• **Material for the task**:
====
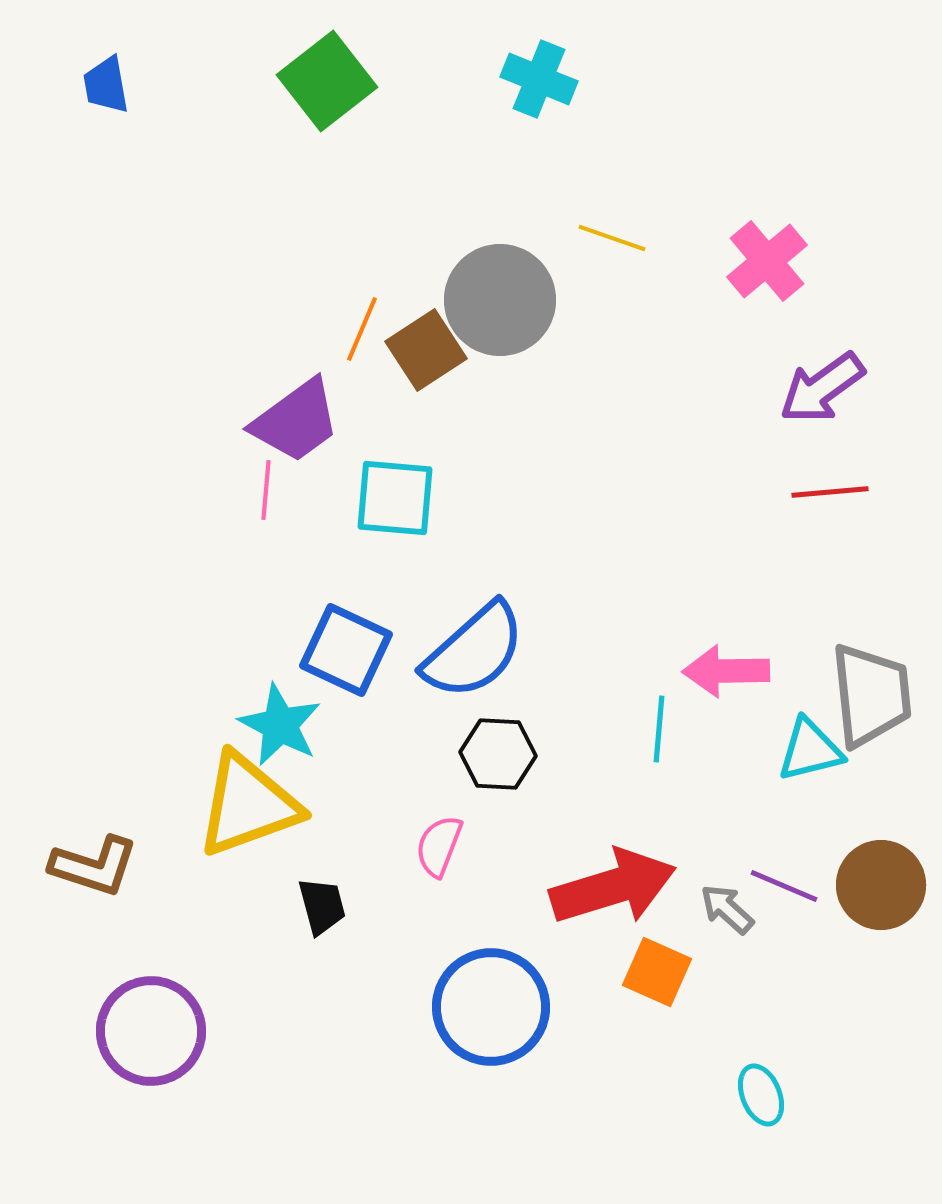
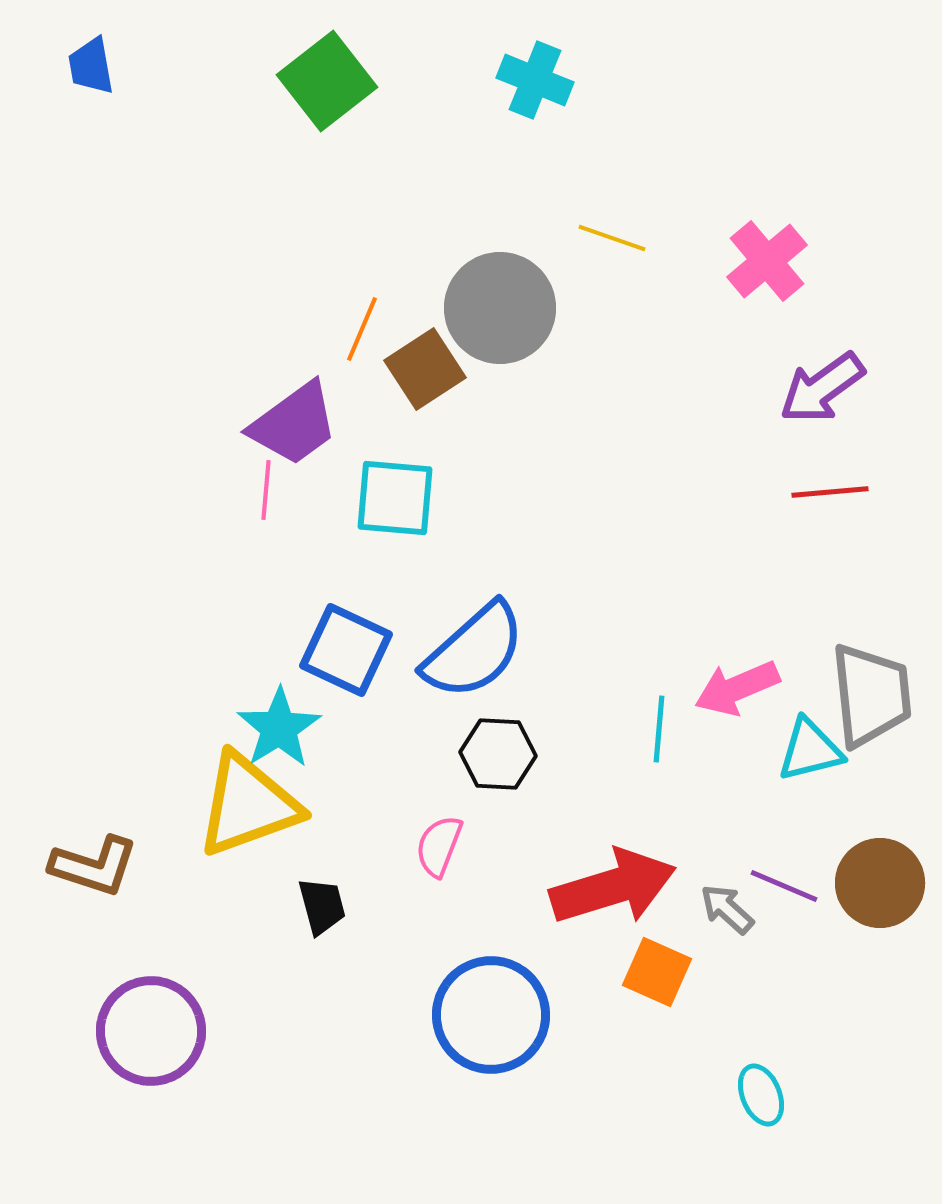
cyan cross: moved 4 px left, 1 px down
blue trapezoid: moved 15 px left, 19 px up
gray circle: moved 8 px down
brown square: moved 1 px left, 19 px down
purple trapezoid: moved 2 px left, 3 px down
pink arrow: moved 11 px right, 17 px down; rotated 22 degrees counterclockwise
cyan star: moved 1 px left, 3 px down; rotated 12 degrees clockwise
brown circle: moved 1 px left, 2 px up
blue circle: moved 8 px down
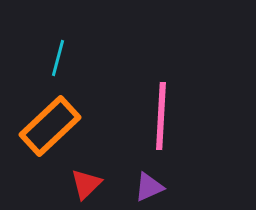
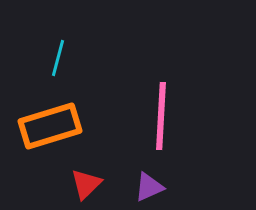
orange rectangle: rotated 26 degrees clockwise
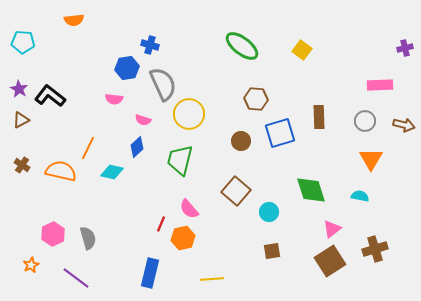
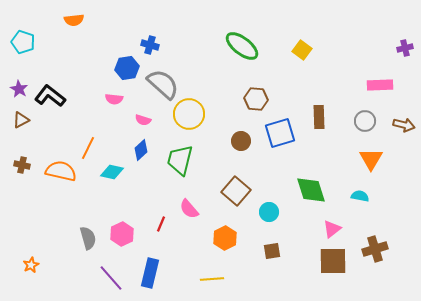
cyan pentagon at (23, 42): rotated 15 degrees clockwise
gray semicircle at (163, 84): rotated 24 degrees counterclockwise
blue diamond at (137, 147): moved 4 px right, 3 px down
brown cross at (22, 165): rotated 21 degrees counterclockwise
pink hexagon at (53, 234): moved 69 px right
orange hexagon at (183, 238): moved 42 px right; rotated 15 degrees counterclockwise
brown square at (330, 261): moved 3 px right; rotated 32 degrees clockwise
purple line at (76, 278): moved 35 px right; rotated 12 degrees clockwise
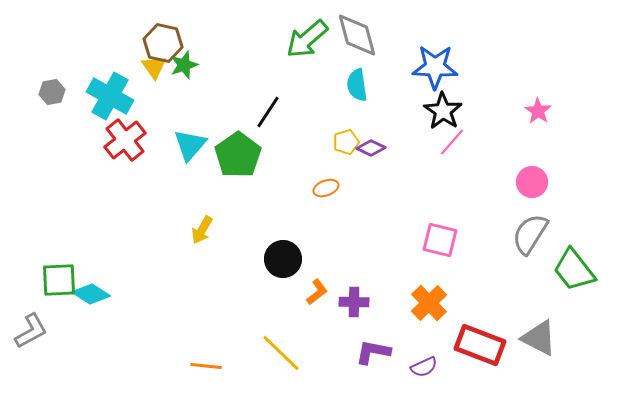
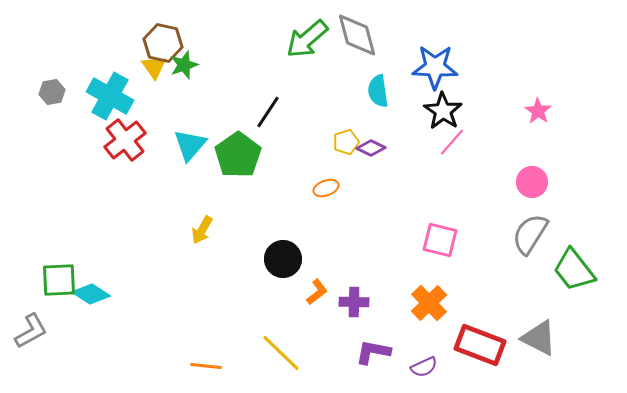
cyan semicircle: moved 21 px right, 6 px down
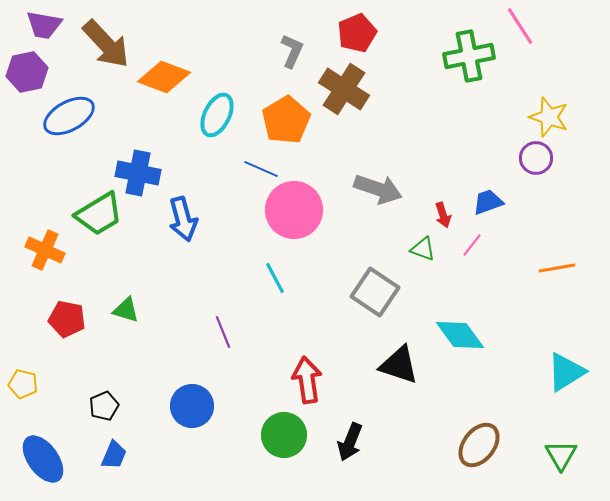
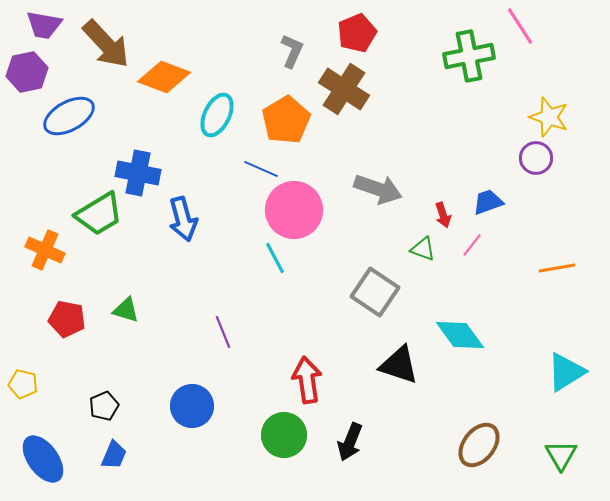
cyan line at (275, 278): moved 20 px up
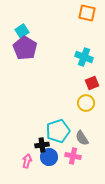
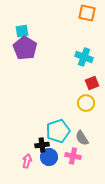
cyan square: rotated 24 degrees clockwise
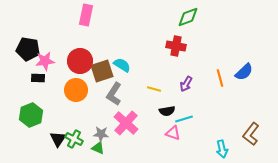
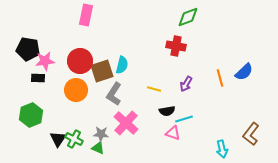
cyan semicircle: rotated 72 degrees clockwise
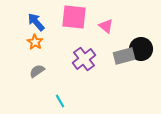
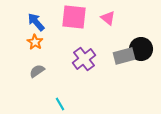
pink triangle: moved 2 px right, 8 px up
cyan line: moved 3 px down
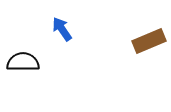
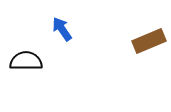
black semicircle: moved 3 px right, 1 px up
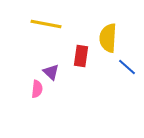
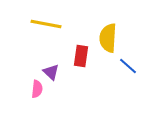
blue line: moved 1 px right, 1 px up
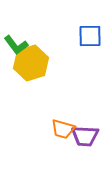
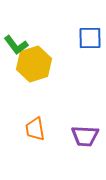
blue square: moved 2 px down
yellow hexagon: moved 3 px right, 1 px down
orange trapezoid: moved 28 px left; rotated 65 degrees clockwise
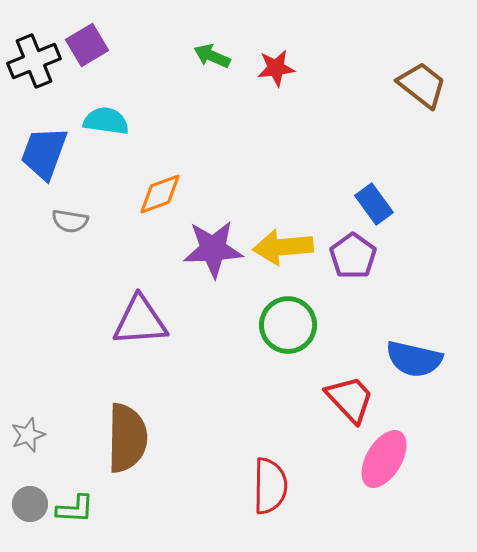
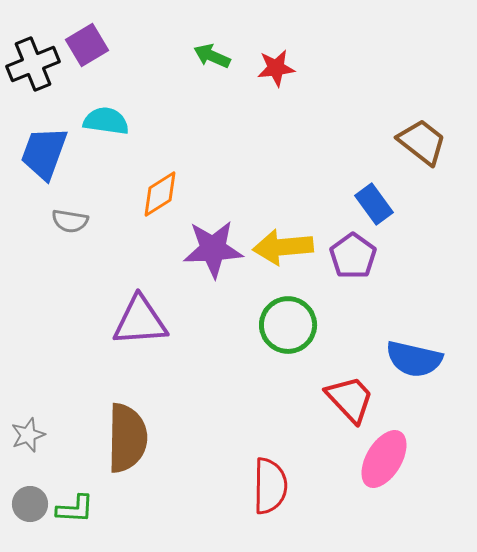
black cross: moved 1 px left, 3 px down
brown trapezoid: moved 57 px down
orange diamond: rotated 12 degrees counterclockwise
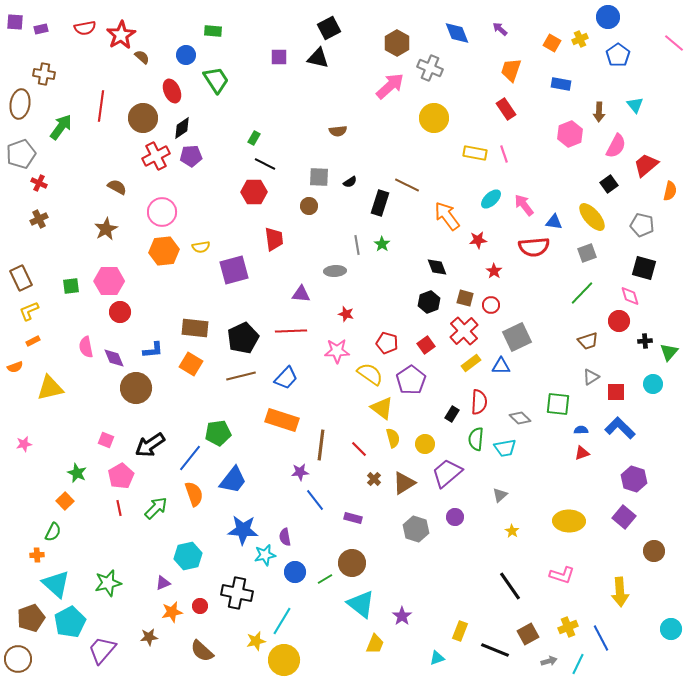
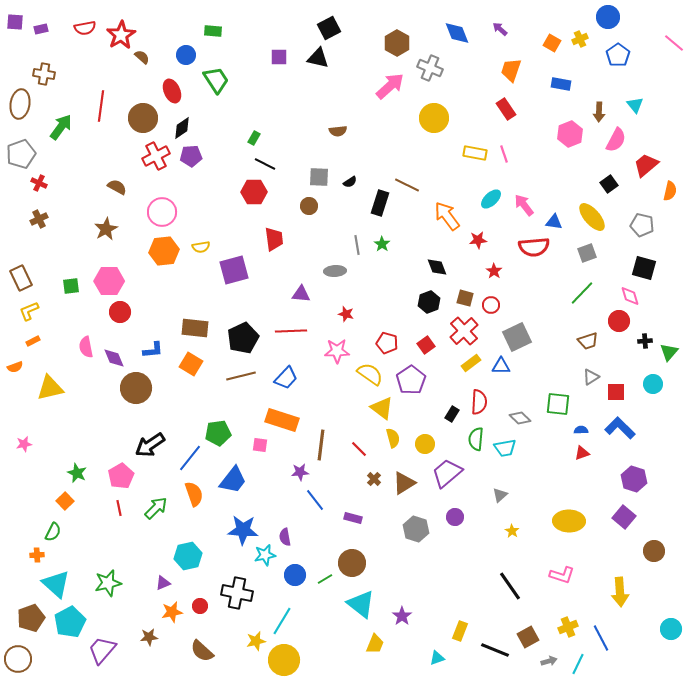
pink semicircle at (616, 146): moved 6 px up
pink square at (106, 440): moved 154 px right, 5 px down; rotated 14 degrees counterclockwise
blue circle at (295, 572): moved 3 px down
brown square at (528, 634): moved 3 px down
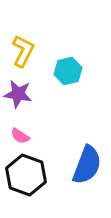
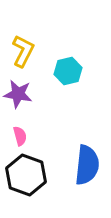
pink semicircle: rotated 138 degrees counterclockwise
blue semicircle: rotated 15 degrees counterclockwise
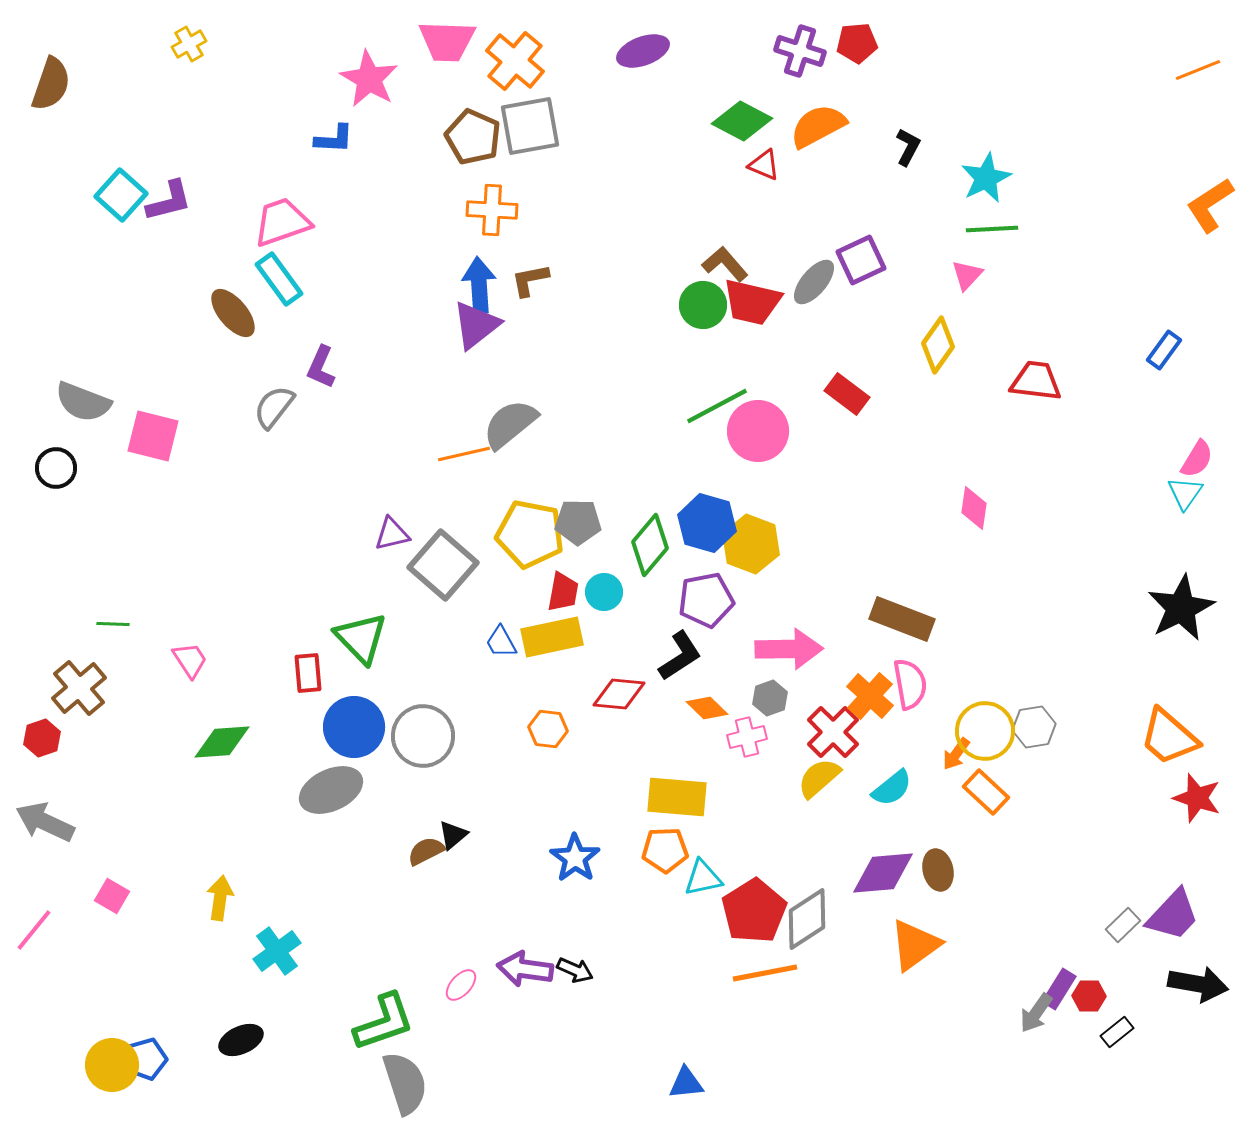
====
• **About this exercise**:
In the data above, the line containing "black semicircle: moved 3 px right, 1 px up" and all lines after it are to be reproduced exactly, leaving out the pictures.

• **Task output**:
black semicircle: moved 3 px right, 1 px up
blue line: moved 1 px right, 1 px up
blue square: moved 2 px down
yellow hexagon: moved 3 px right, 1 px down
orange trapezoid: moved 28 px left; rotated 65 degrees clockwise
black cross: moved 1 px left, 3 px down
brown trapezoid: moved 57 px down
orange diamond: rotated 12 degrees counterclockwise
pink semicircle at (616, 146): moved 6 px up
pink square at (106, 440): moved 154 px right, 5 px down; rotated 14 degrees counterclockwise
blue circle at (295, 572): moved 3 px down
brown square at (528, 634): moved 3 px down
pink semicircle: rotated 138 degrees counterclockwise
blue semicircle: rotated 15 degrees counterclockwise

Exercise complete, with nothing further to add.